Scene difference descriptions:
━━━━━━
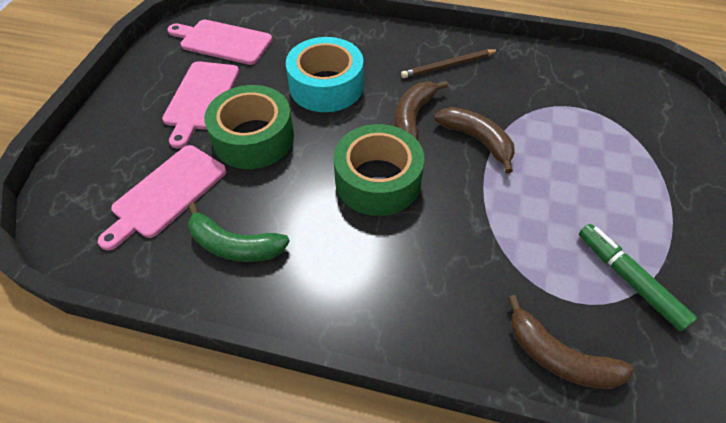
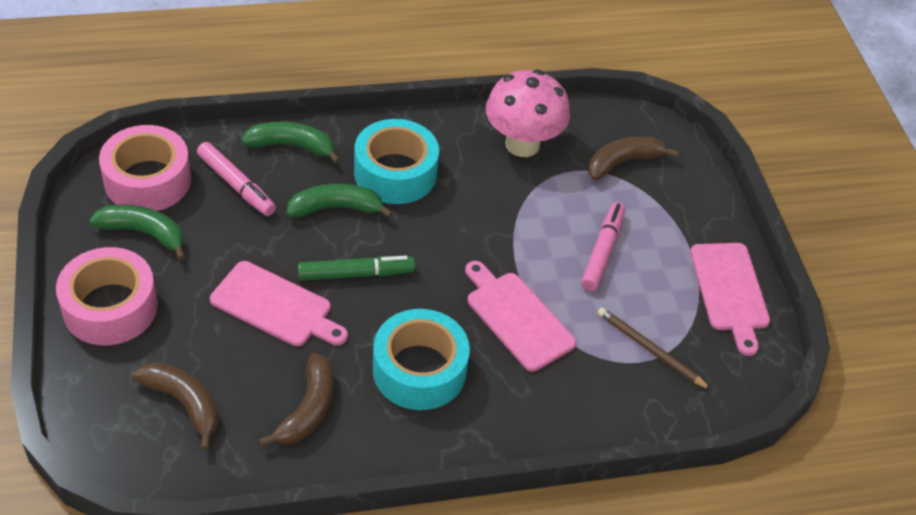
green banana: 1 -> 3
green tape: 2 -> 0
pink marker: 0 -> 2
pink mushroom: 0 -> 1
pink tape: 0 -> 2
turquoise tape: 1 -> 2

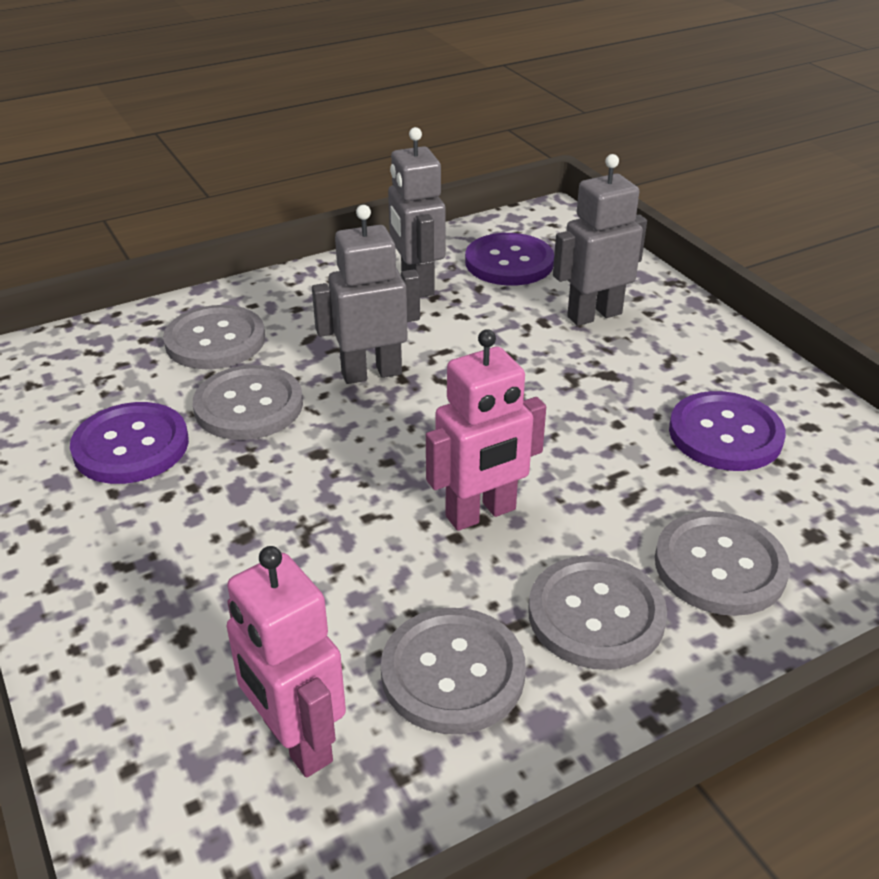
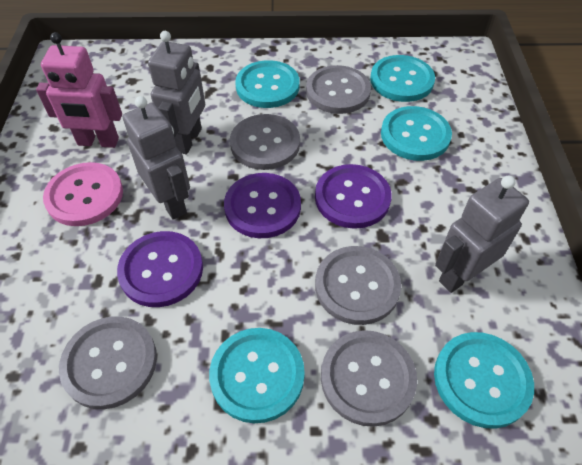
pink button: 0 -> 1
pink robot: 2 -> 1
turquoise button: 0 -> 5

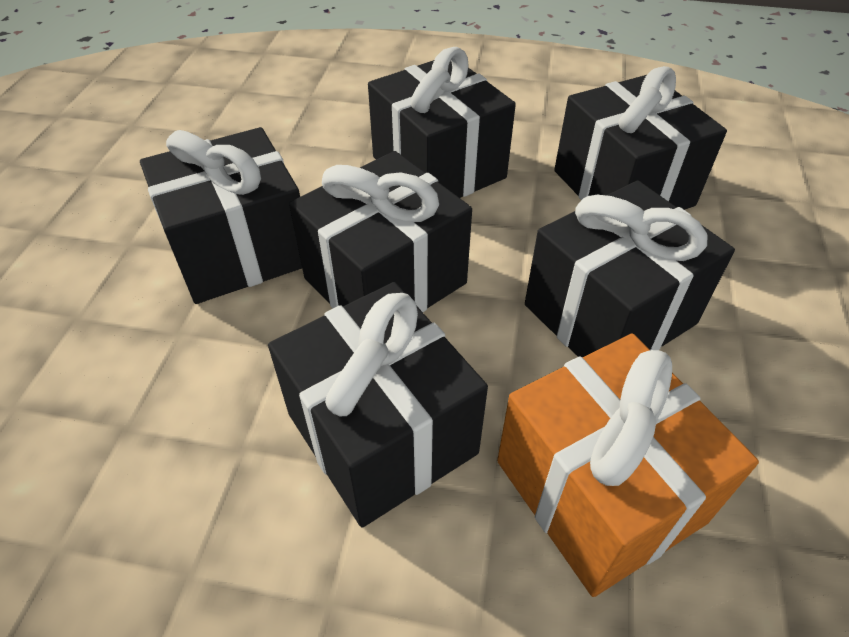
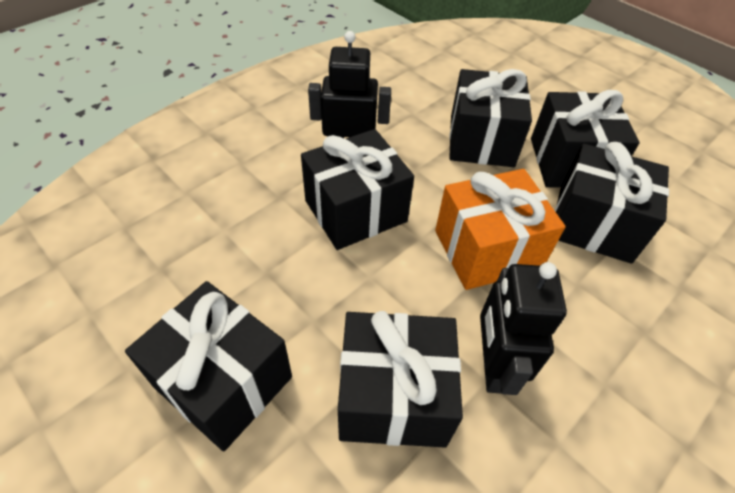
black robot: 0 -> 2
━━━━━━
### [What the task requires]
When the word "turquoise" occurs in a line above, list that line.

### [Exercise solution]
turquoise tape: 1 -> 2
turquoise button: 0 -> 5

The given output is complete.